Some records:
§

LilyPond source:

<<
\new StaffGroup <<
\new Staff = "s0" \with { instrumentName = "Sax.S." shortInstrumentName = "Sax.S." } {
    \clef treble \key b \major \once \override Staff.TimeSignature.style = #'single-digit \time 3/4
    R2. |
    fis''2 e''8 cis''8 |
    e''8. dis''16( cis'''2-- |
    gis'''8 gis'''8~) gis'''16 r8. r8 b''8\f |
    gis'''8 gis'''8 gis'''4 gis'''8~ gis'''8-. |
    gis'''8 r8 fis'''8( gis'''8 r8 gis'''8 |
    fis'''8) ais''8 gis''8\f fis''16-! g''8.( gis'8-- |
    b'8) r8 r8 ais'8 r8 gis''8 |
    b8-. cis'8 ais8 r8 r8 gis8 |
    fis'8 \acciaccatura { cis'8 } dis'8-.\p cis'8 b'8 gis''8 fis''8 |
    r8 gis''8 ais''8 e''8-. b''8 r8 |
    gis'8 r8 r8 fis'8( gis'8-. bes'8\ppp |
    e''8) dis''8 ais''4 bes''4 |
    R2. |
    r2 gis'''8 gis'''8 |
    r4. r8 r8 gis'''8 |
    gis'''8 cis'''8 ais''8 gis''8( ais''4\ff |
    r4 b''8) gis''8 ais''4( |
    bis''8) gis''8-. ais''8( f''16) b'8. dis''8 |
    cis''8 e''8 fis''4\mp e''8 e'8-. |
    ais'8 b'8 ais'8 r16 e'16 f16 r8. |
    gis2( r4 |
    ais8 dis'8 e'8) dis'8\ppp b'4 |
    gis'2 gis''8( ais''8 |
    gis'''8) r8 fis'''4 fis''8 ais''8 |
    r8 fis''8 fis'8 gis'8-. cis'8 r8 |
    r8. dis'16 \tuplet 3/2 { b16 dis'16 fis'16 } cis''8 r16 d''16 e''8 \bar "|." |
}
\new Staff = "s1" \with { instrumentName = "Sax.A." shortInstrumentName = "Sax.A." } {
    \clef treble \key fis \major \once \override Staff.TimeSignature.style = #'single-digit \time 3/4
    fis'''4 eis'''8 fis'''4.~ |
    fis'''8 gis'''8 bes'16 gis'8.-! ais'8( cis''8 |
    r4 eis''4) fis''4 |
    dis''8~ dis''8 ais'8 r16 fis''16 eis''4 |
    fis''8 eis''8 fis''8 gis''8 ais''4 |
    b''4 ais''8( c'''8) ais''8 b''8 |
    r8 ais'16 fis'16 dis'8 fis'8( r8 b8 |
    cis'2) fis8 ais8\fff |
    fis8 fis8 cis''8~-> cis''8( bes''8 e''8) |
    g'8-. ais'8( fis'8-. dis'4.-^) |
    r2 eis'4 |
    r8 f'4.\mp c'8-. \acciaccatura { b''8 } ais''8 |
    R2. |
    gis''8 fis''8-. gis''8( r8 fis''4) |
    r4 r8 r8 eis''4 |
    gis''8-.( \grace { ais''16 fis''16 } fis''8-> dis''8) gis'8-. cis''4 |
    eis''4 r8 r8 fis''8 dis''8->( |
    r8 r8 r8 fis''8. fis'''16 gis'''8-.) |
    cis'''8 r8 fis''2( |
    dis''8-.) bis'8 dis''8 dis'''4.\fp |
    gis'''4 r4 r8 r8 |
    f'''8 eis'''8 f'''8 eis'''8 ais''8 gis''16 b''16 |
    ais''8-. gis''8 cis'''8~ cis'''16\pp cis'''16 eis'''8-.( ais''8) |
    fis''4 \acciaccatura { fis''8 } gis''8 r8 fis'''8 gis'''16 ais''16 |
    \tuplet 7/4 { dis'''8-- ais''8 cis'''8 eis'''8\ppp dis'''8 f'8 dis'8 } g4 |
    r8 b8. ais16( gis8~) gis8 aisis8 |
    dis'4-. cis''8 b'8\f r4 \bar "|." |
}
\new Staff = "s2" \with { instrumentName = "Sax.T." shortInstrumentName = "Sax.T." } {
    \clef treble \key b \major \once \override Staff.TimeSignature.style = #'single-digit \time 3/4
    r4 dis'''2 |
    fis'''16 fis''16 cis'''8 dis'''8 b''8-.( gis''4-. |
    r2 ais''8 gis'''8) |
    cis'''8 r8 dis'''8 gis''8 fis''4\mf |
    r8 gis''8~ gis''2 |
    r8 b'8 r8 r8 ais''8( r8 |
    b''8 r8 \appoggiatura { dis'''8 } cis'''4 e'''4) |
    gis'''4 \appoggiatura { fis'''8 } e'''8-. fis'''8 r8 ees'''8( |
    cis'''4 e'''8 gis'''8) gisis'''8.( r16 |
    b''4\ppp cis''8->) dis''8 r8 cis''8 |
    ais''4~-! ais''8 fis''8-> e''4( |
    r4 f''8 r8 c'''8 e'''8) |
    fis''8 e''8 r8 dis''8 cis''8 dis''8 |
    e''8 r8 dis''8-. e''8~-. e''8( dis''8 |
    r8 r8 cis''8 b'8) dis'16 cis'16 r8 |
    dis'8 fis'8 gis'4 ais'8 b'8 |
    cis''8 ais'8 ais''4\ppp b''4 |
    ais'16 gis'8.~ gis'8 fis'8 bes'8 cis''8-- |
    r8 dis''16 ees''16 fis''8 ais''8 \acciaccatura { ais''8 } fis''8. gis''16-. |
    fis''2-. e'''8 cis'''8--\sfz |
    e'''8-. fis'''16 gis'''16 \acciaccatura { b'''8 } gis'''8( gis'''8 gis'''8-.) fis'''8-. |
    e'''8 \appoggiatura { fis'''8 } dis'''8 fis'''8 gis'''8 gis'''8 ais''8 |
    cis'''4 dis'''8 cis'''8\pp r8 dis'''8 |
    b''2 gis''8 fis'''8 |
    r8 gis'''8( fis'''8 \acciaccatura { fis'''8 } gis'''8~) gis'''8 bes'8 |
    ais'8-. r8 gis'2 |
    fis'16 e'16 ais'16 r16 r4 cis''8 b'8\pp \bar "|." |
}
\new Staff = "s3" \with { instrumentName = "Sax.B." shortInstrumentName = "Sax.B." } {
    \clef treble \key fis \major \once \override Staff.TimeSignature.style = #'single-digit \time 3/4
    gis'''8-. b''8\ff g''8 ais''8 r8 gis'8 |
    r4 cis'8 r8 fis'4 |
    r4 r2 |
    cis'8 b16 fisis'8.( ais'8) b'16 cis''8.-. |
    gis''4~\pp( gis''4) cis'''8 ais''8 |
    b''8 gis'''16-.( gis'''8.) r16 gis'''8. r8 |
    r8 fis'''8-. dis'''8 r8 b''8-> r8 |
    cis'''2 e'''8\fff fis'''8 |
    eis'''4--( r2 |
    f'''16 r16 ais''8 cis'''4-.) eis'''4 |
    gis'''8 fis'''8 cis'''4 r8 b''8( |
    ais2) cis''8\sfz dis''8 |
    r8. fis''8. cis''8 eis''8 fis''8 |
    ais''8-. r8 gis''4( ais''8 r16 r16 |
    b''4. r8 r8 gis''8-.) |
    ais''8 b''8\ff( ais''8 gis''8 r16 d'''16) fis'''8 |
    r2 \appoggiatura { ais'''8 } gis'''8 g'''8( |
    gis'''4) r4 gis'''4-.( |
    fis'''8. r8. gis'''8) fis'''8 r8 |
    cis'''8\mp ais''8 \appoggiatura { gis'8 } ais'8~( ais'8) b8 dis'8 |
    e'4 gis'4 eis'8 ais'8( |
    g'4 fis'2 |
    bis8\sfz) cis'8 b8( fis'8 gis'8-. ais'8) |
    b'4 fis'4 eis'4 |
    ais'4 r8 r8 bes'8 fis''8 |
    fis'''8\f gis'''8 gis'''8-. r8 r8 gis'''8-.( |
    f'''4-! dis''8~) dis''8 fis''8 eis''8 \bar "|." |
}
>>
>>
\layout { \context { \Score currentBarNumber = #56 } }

§

AIM OF THE EXERCISE: Count the lines in the listing above that contain the string "tuplet", treating uppercase and lowercase as different. Give only the number.

EXERCISE RESULT: 2